> [To do] Return, from the lines below, each one that includes the word "none".

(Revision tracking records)
# # # # # # #

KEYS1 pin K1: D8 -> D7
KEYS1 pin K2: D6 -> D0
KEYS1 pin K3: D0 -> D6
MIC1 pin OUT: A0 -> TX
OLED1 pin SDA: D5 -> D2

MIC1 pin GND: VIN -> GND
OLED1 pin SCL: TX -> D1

# # # # # # #

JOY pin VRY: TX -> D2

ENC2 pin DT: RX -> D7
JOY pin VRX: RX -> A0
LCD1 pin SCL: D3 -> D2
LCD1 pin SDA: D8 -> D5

# # # # # # #

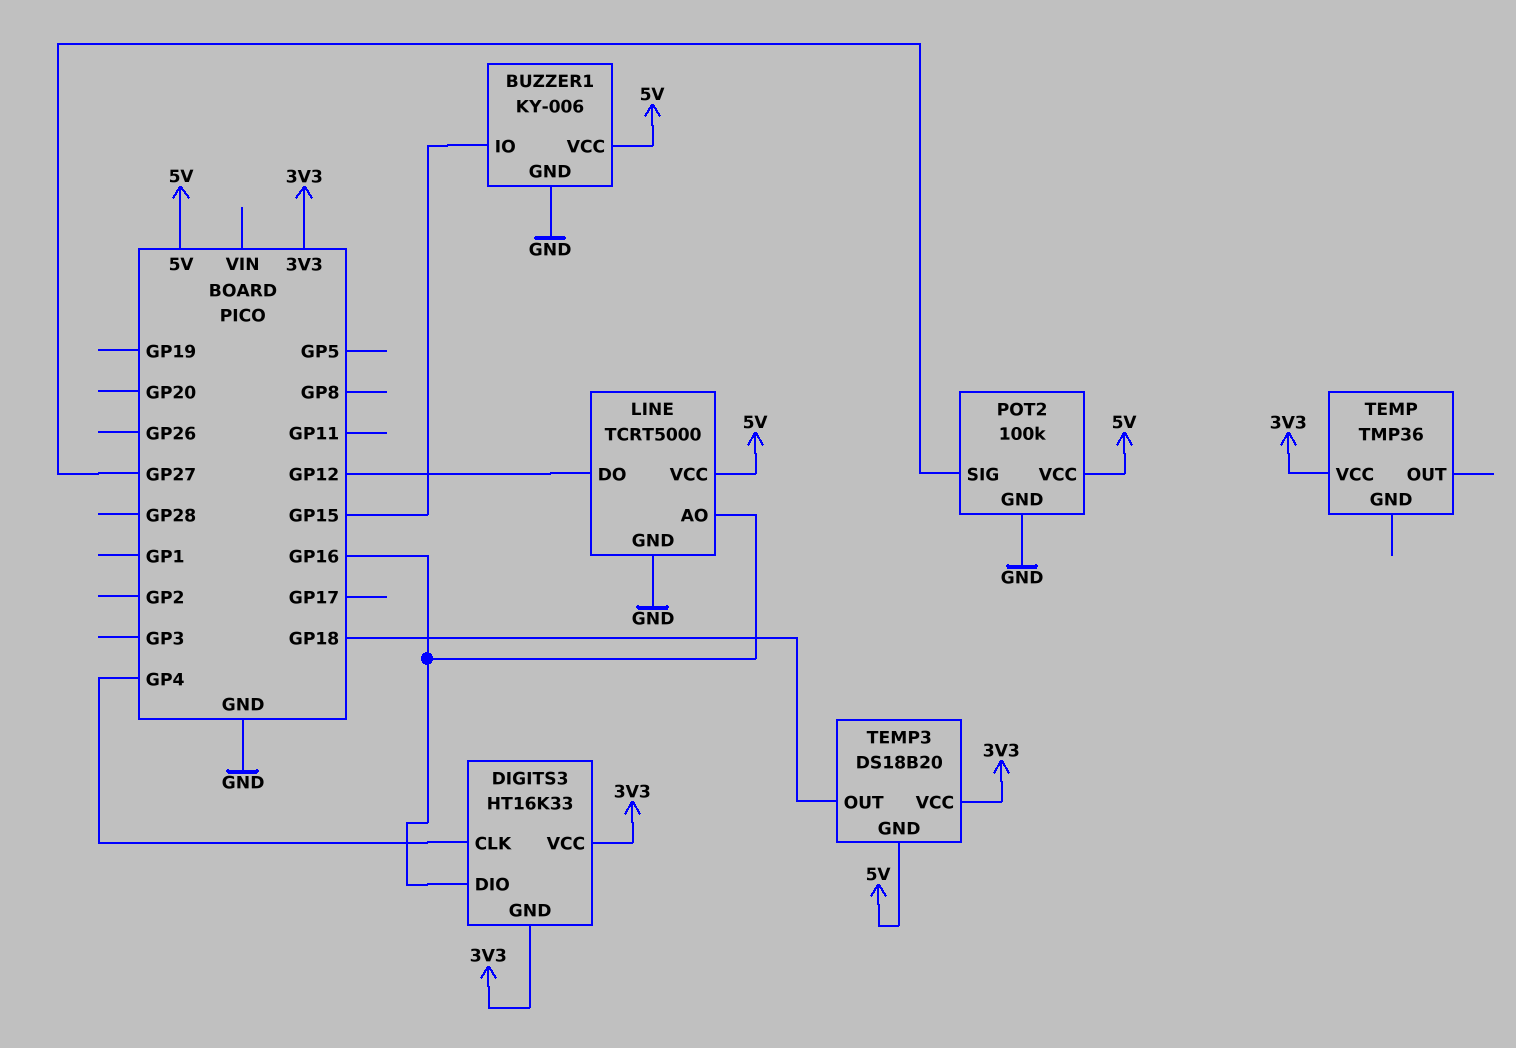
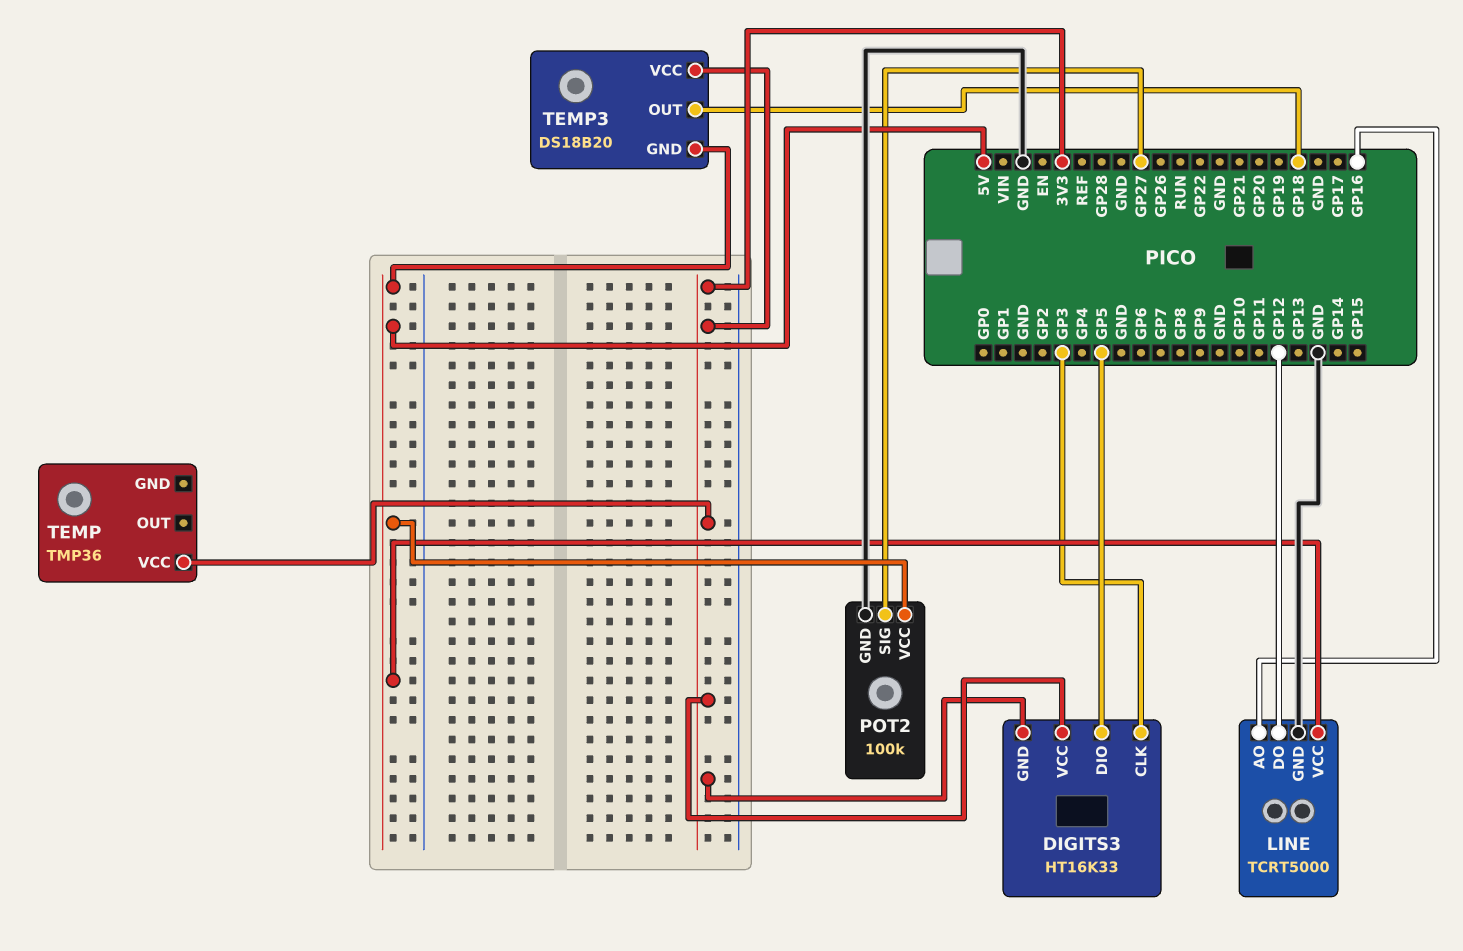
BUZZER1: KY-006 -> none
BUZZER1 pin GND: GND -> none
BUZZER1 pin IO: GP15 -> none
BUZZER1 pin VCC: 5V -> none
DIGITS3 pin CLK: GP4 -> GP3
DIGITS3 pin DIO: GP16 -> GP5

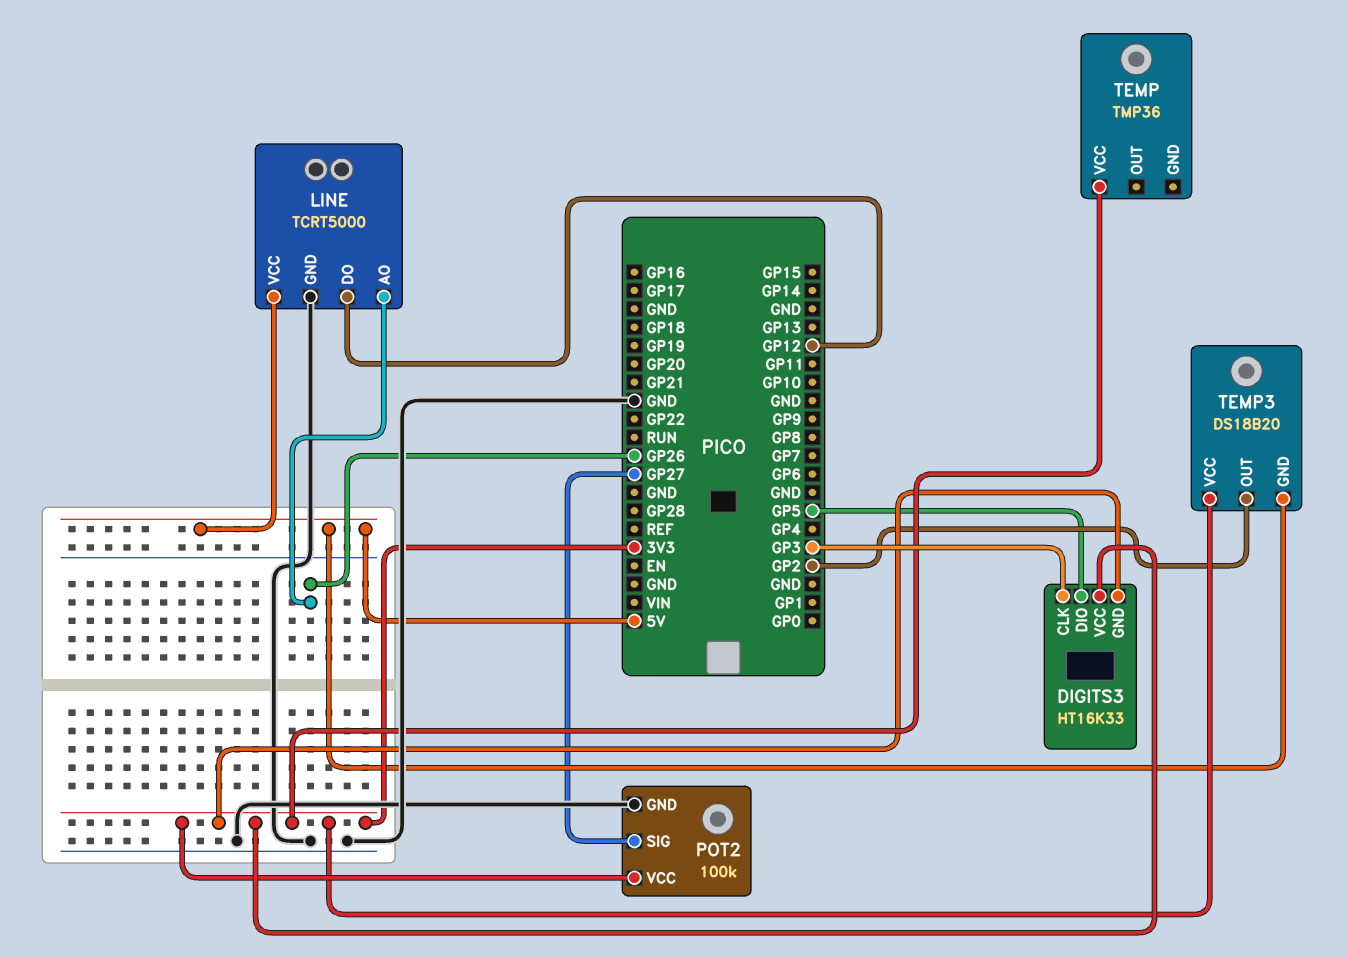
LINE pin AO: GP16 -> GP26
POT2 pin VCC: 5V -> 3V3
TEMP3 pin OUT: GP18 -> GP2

# # # # # # #

> [Exercise response]
BUZZER1: KY-006 -> none
BUZZER1 pin GND: GND -> none
BUZZER1 pin IO: GP15 -> none
BUZZER1 pin VCC: 5V -> none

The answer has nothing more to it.